§ **RECORDS FOR THE TASK**:
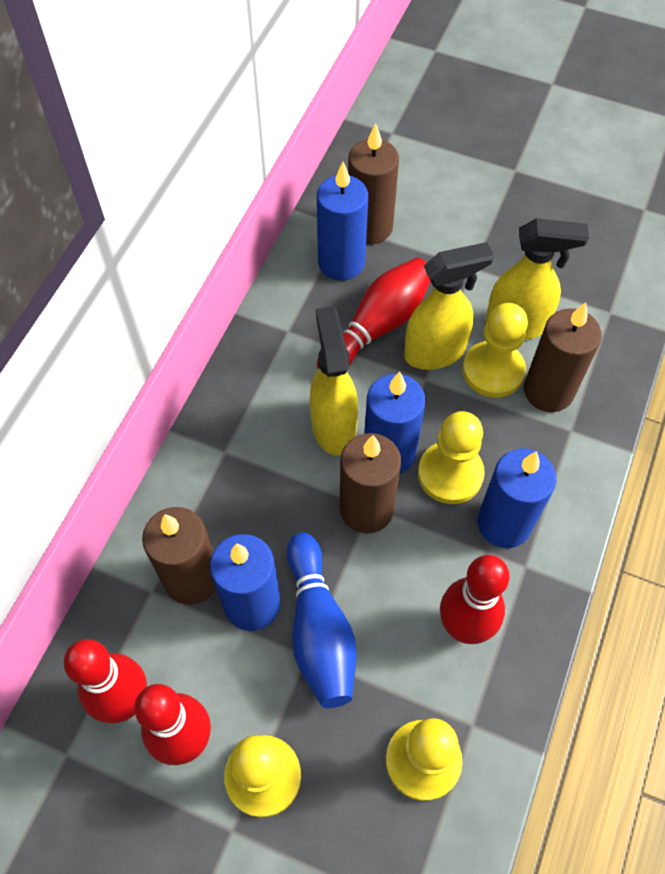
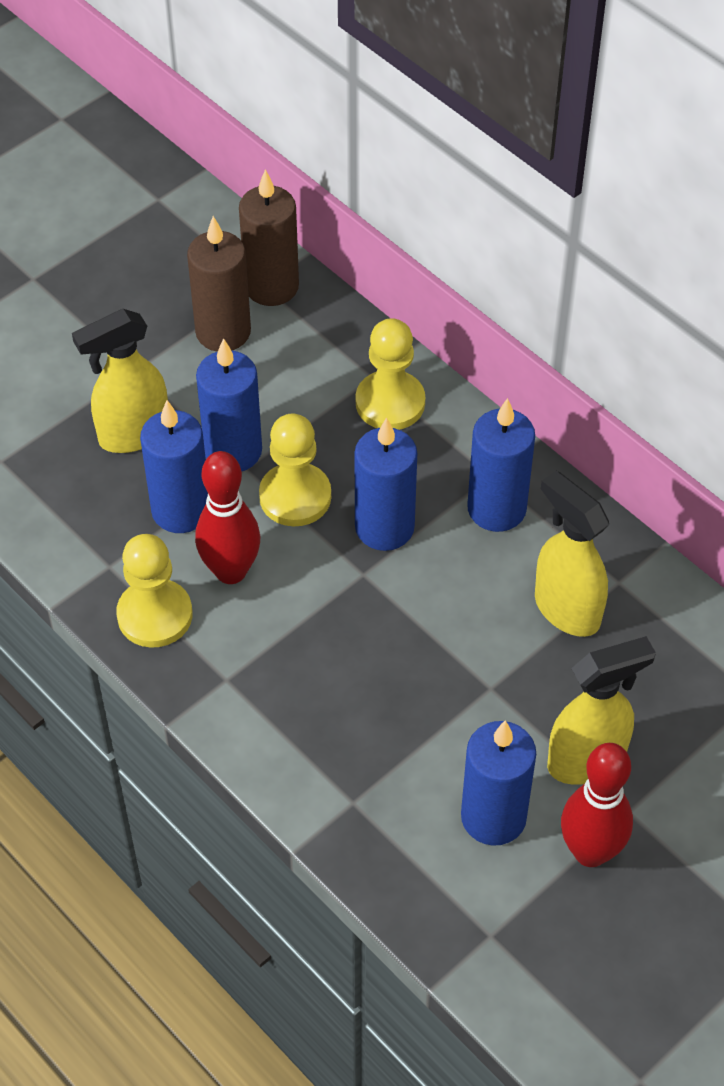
blue bowling pin: [287,532,356,708] = 1 -> none = 0
blue candle: [210,534,281,631] [317,162,368,281] [364,372,426,474] [477,448,557,548] = 4 -> [140,400,208,533] [196,338,262,471] [354,417,417,551] [461,721,536,846] [467,398,535,532] = 5
brown candle: [142,507,216,605] [340,433,401,534] [348,123,399,244] [524,302,602,412] = 4 -> [187,216,251,352] [239,169,299,306] = 2
red bowling pin: [64,639,147,723] [134,684,211,765] [317,257,430,369] [440,555,510,644] = 4 -> [195,451,260,584] [561,743,633,867] = 2
yellow pawn: [224,735,301,818] [386,718,462,801] [418,411,485,504] [462,303,528,398] = 4 -> [116,534,192,648] [259,413,331,526] [356,318,425,430] = 3

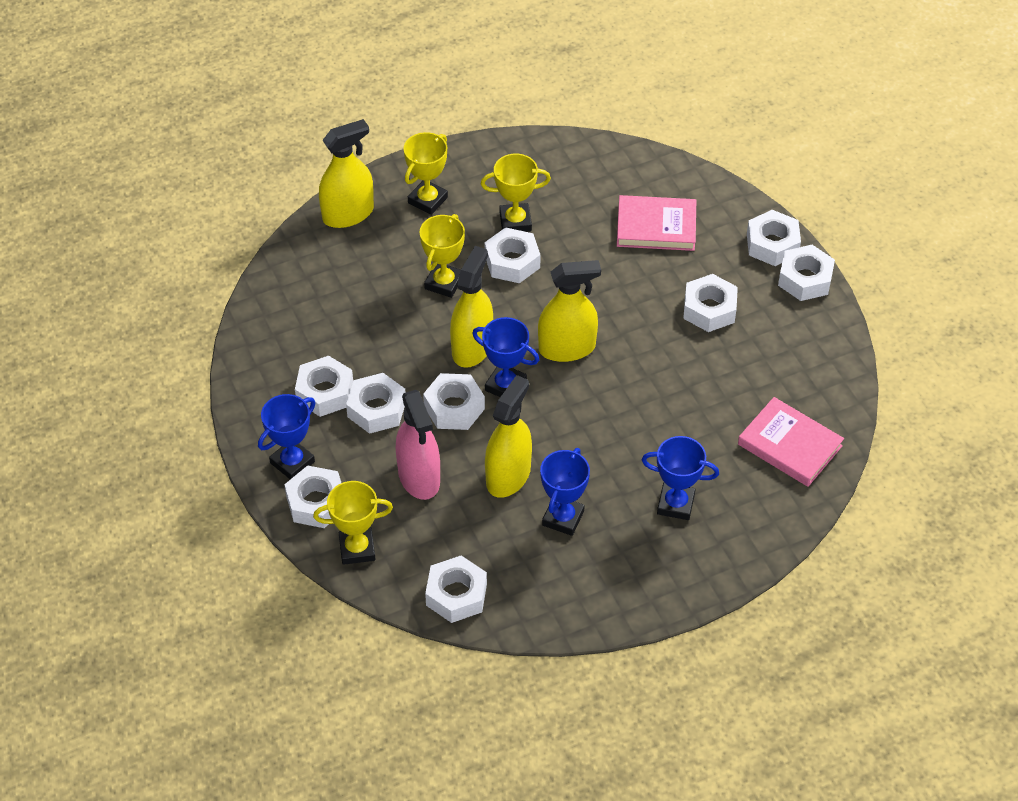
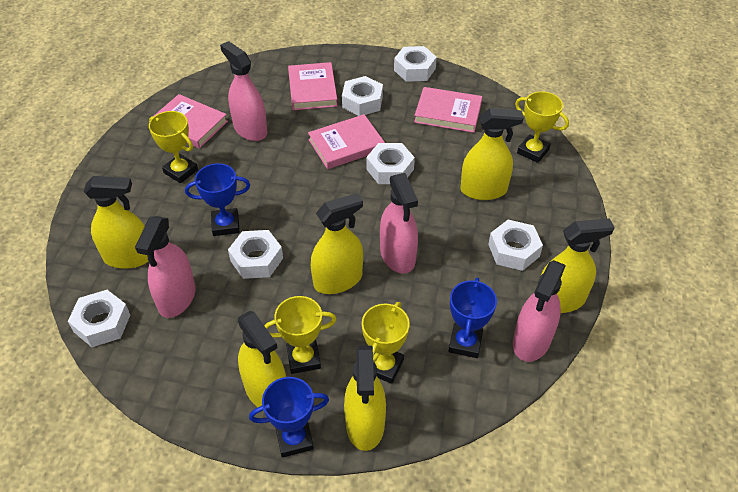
blue trophy: [258,394,315,479] [472,317,539,397] [540,448,590,536] [642,436,719,520] = 4 -> [185,163,250,236] [249,377,329,458] [449,278,497,358] = 3
pink book: [617,195,696,251] [738,397,844,487] = 2 -> [154,94,228,148] [288,62,338,110] [308,114,385,169] [414,87,482,133] = 4
pink spray bottle: [396,390,440,500] = 1 -> [135,216,196,318] [220,41,267,141] [380,173,418,274] [513,260,566,362] = 4
white nut: [284,465,341,528] [295,356,353,417] [346,373,406,434] [423,373,485,430] [425,556,487,623] [485,227,541,283] [683,274,738,332] [747,210,801,266] [778,245,835,301] = 9 -> [68,290,130,347] [228,230,283,279] [342,76,383,116] [366,143,415,184] [394,46,437,82] [488,220,543,271] = 6
yellow spray bottle: [319,119,374,228] [450,246,493,368] [485,375,532,498] [538,260,601,362] = 4 -> [83,176,148,269] [238,311,286,411] [311,193,363,294] [344,346,386,451] [460,108,524,200] [540,218,615,313] = 6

§ **TASK DETAILS**:
Only the lines from the start of the material through the line containing "brown candle: [142,507,216,605]" should be transcribed. Pictures stay out.

§ **TASK OUTPUT**:
blue bowling pin: [287,532,356,708] = 1 -> none = 0
blue candle: [210,534,281,631] [317,162,368,281] [364,372,426,474] [477,448,557,548] = 4 -> [140,400,208,533] [196,338,262,471] [354,417,417,551] [461,721,536,846] [467,398,535,532] = 5
brown candle: [142,507,216,605] [340,433,401,534] [348,123,399,244] [524,302,602,412] = 4 -> [187,216,251,352] [239,169,299,306] = 2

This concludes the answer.